Task prompt:
Count the lines below that contain the string "height", treating uppercase and lowercase letters as different. Give only the number.

Material to process:

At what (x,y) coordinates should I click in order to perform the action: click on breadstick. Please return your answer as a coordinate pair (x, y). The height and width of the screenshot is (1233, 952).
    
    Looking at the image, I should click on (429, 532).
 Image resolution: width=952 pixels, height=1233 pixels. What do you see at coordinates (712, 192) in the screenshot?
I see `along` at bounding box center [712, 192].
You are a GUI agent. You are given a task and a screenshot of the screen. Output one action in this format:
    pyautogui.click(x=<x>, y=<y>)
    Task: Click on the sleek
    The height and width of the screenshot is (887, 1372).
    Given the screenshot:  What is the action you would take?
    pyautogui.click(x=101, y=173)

Solution to this exercise:
3